PROBLEM DETAILS => Transcribe, without any change, the line that includes "(500, 328) = (475, 252): orange egg -> none" and all the lines that come after it in the material below.

ENTRIES SUPPLIED =>
====

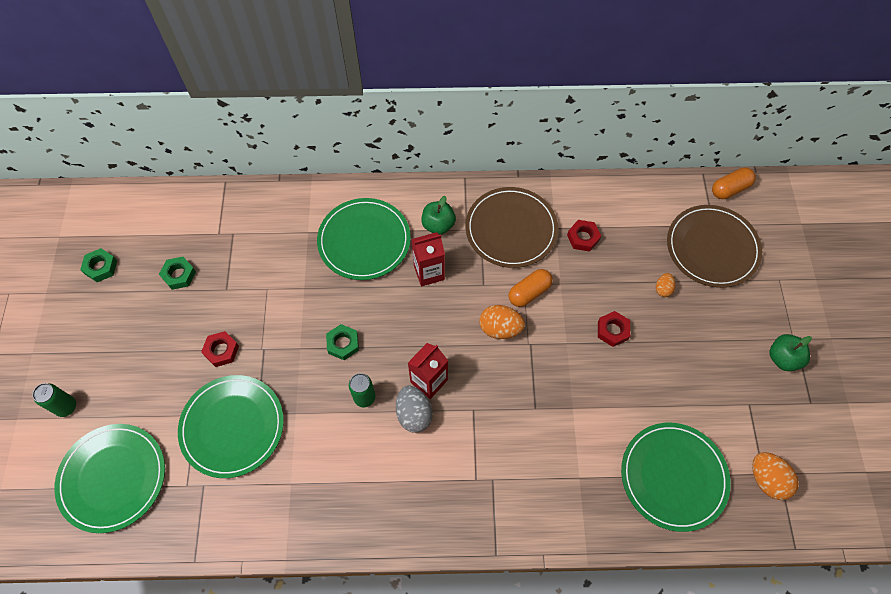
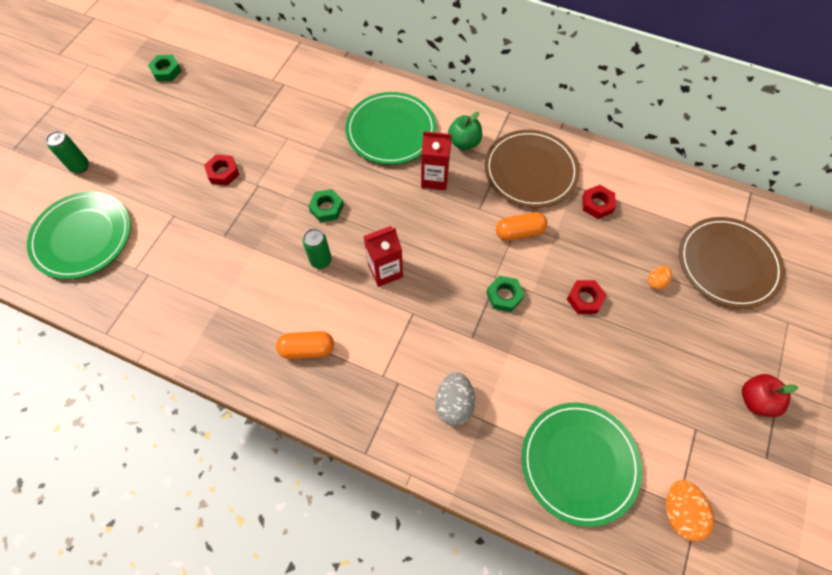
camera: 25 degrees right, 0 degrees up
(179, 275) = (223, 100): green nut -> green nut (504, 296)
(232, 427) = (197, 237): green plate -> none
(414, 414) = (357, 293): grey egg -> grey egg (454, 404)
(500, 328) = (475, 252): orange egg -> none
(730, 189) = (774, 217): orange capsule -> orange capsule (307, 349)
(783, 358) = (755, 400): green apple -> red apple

====

WRITTEN RESPONSE =>
(500, 328) = (475, 252): orange egg -> none
(730, 189) = (774, 217): orange capsule -> orange capsule (307, 349)
(783, 358) = (755, 400): green apple -> red apple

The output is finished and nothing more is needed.